Start of Records supplied

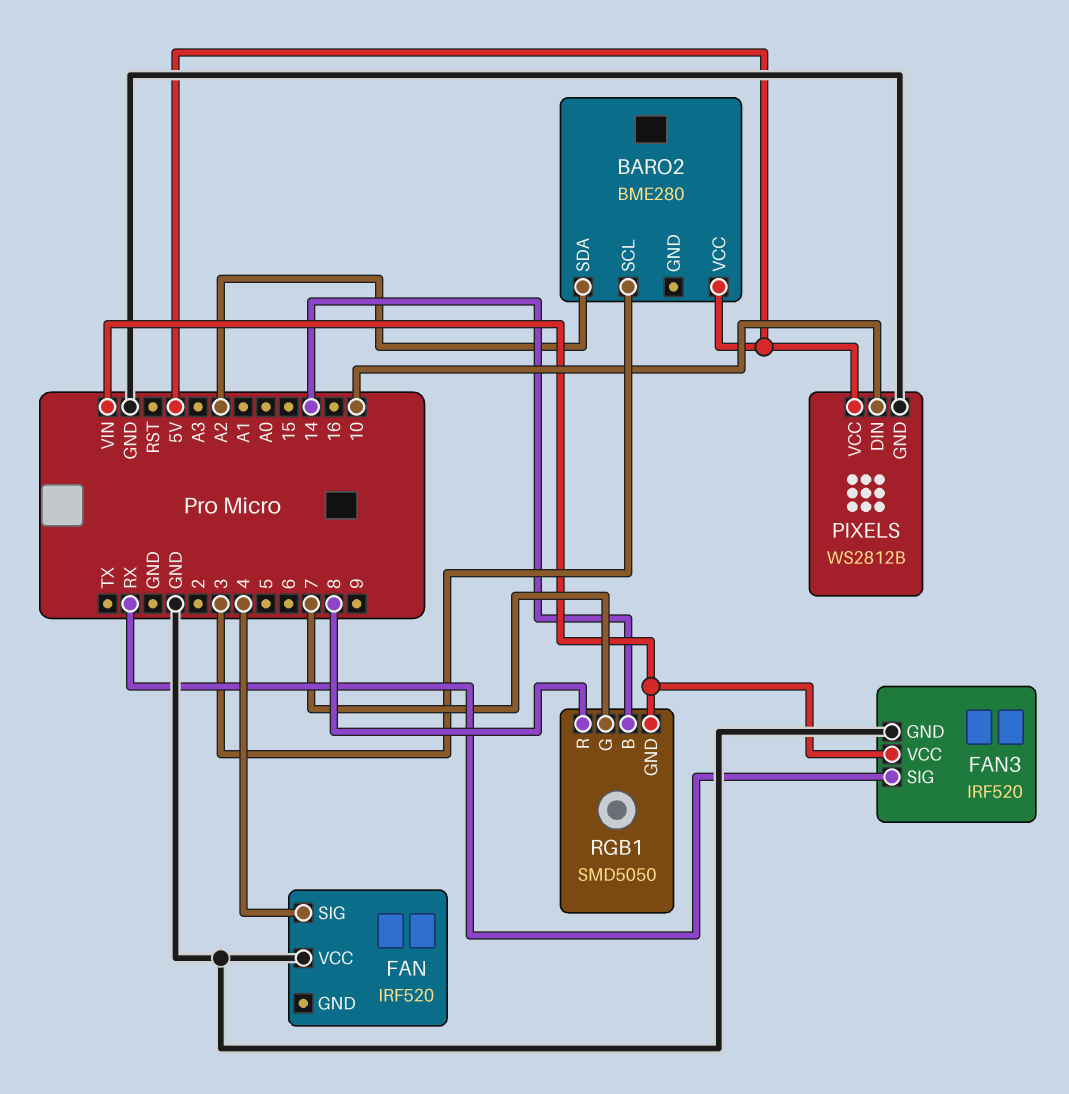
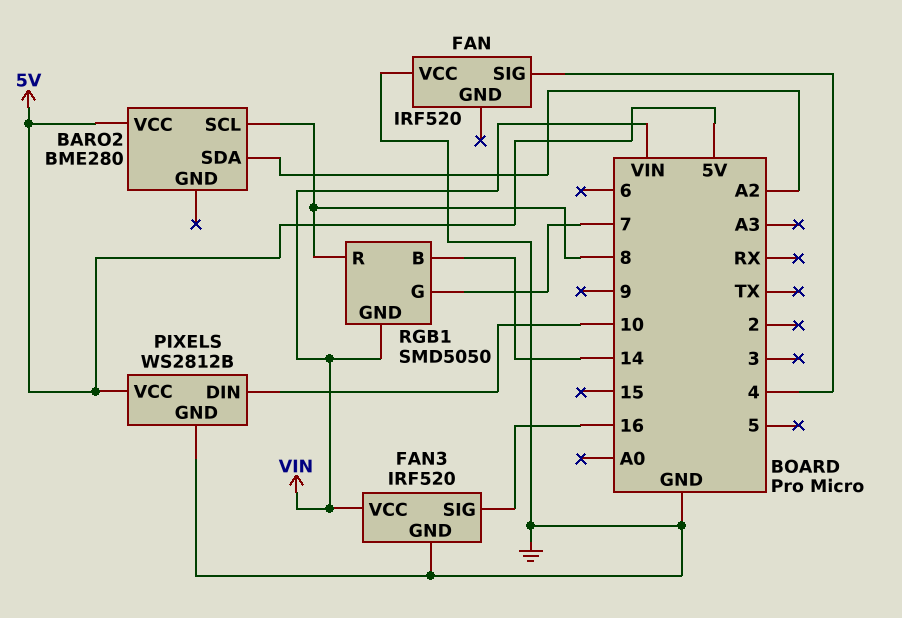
BARO2 pin SCL: 3 -> 8
FAN3 pin SIG: RX -> 16

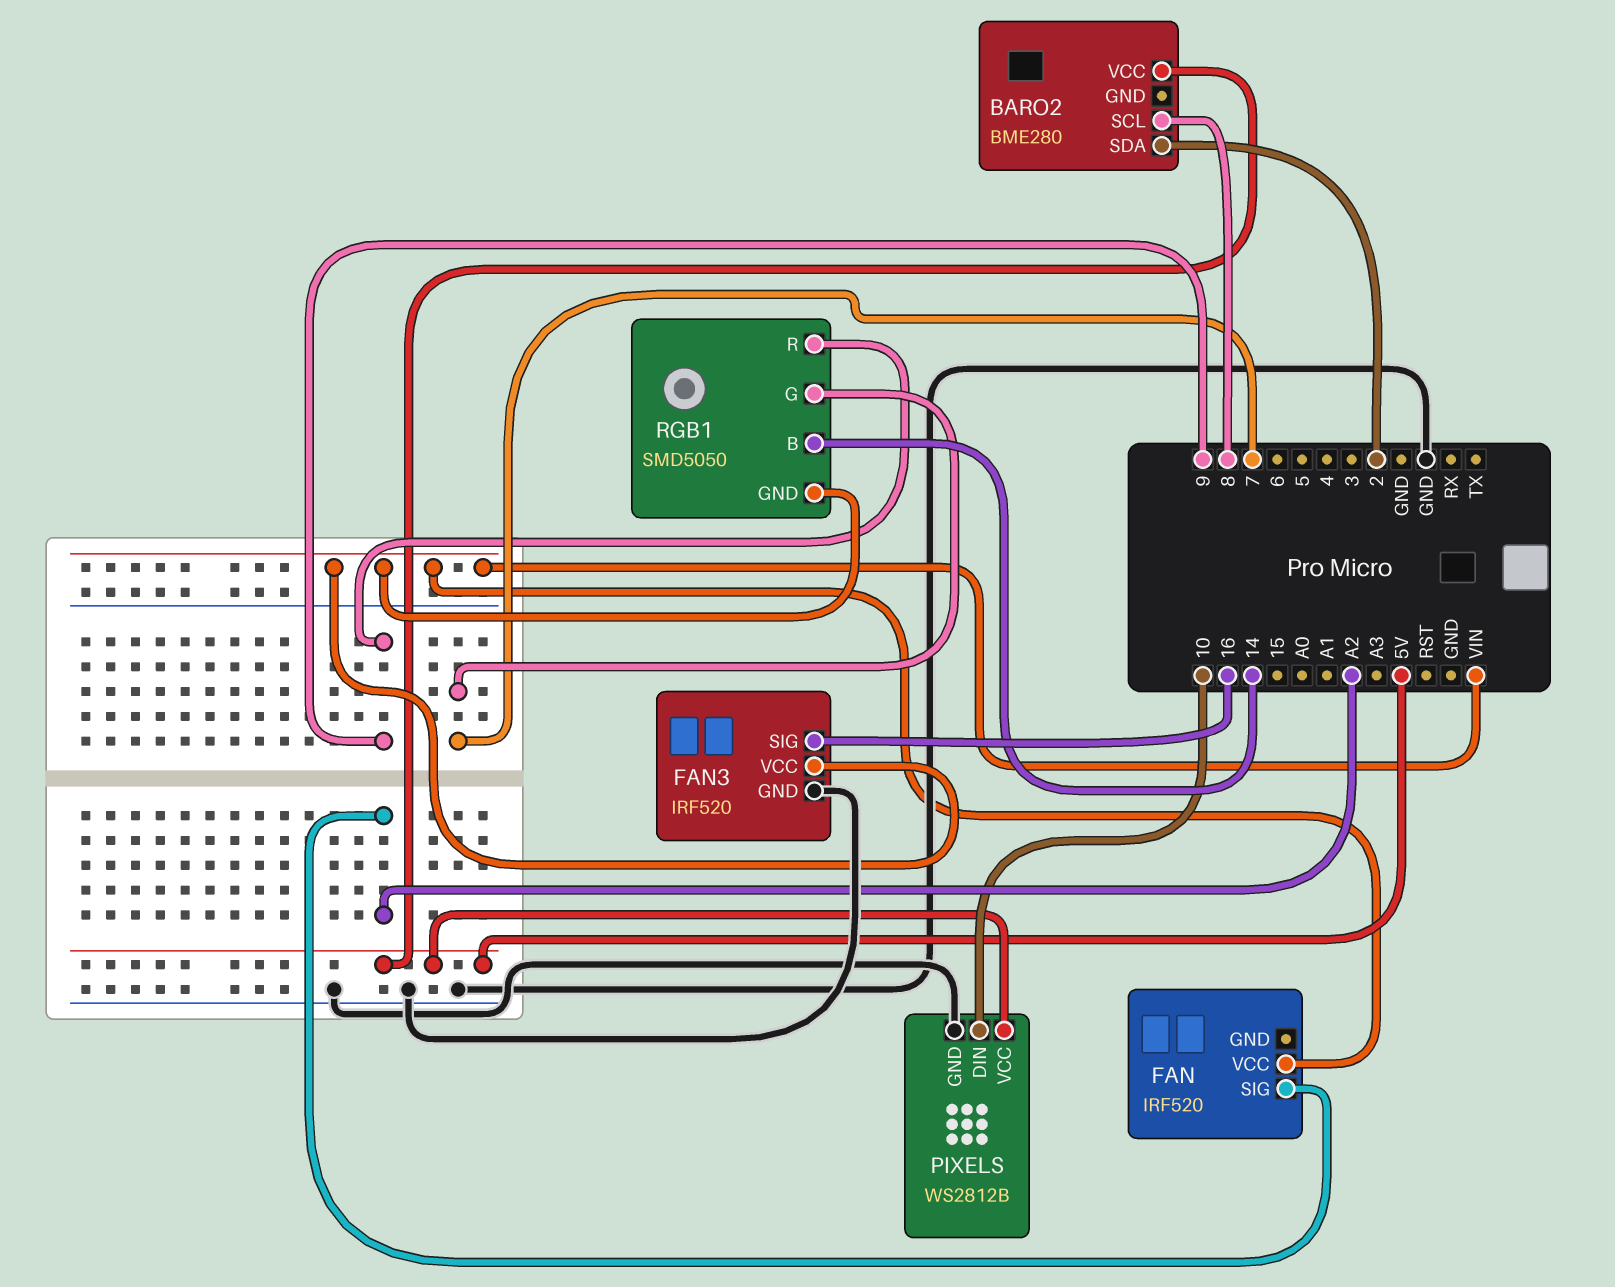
BARO2 pin SDA: A2 -> 2
FAN pin SIG: 4 -> A2
FAN pin VCC: GND -> VIN
RGB1 pin R: 8 -> 9

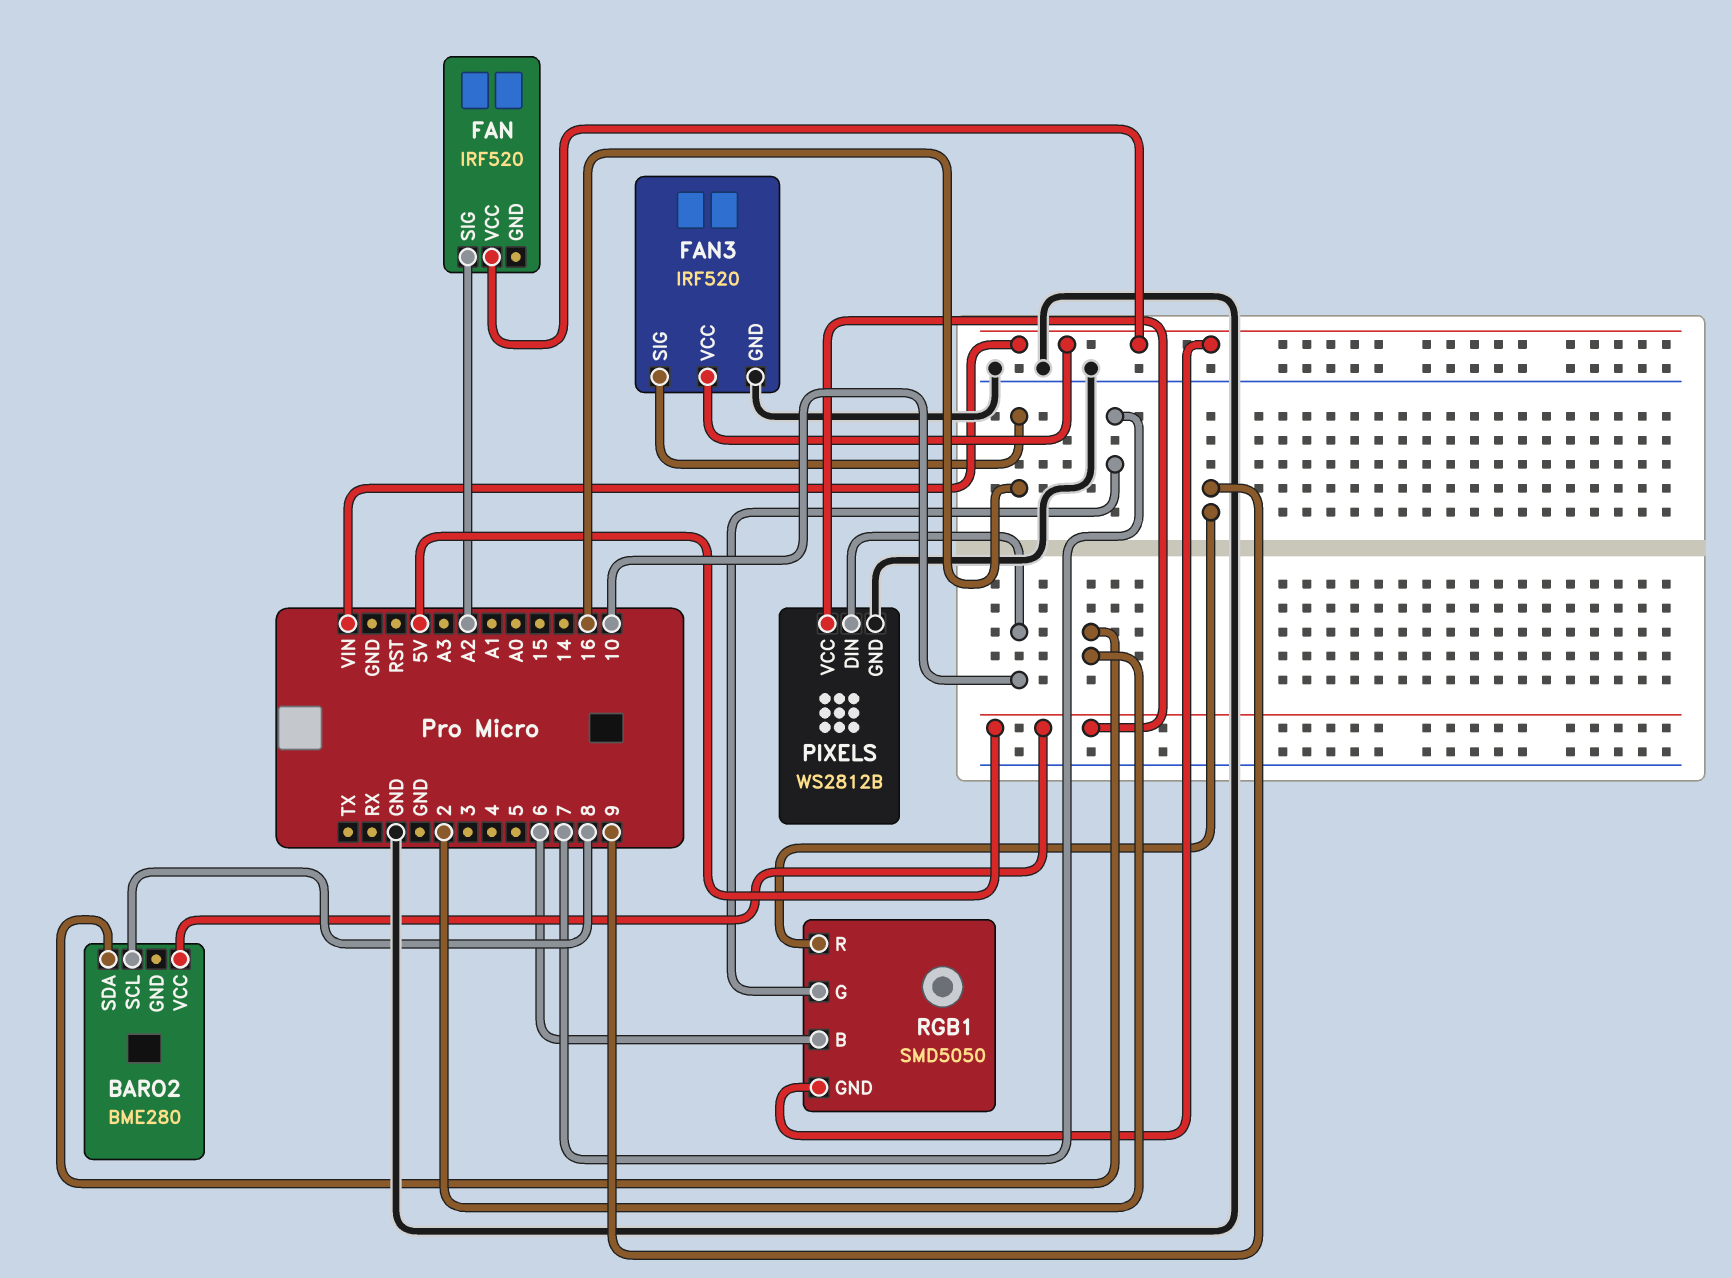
RGB1 pin B: 14 -> 6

End of Records supplied

Problem description:
The expected output is the material above, repeated exactly and free of pictures.

Response area:
BARO2 pin SCL: 3 -> 8
FAN3 pin SIG: RX -> 16

BARO2 pin SDA: A2 -> 2
FAN pin SIG: 4 -> A2
FAN pin VCC: GND -> VIN
RGB1 pin R: 8 -> 9

RGB1 pin B: 14 -> 6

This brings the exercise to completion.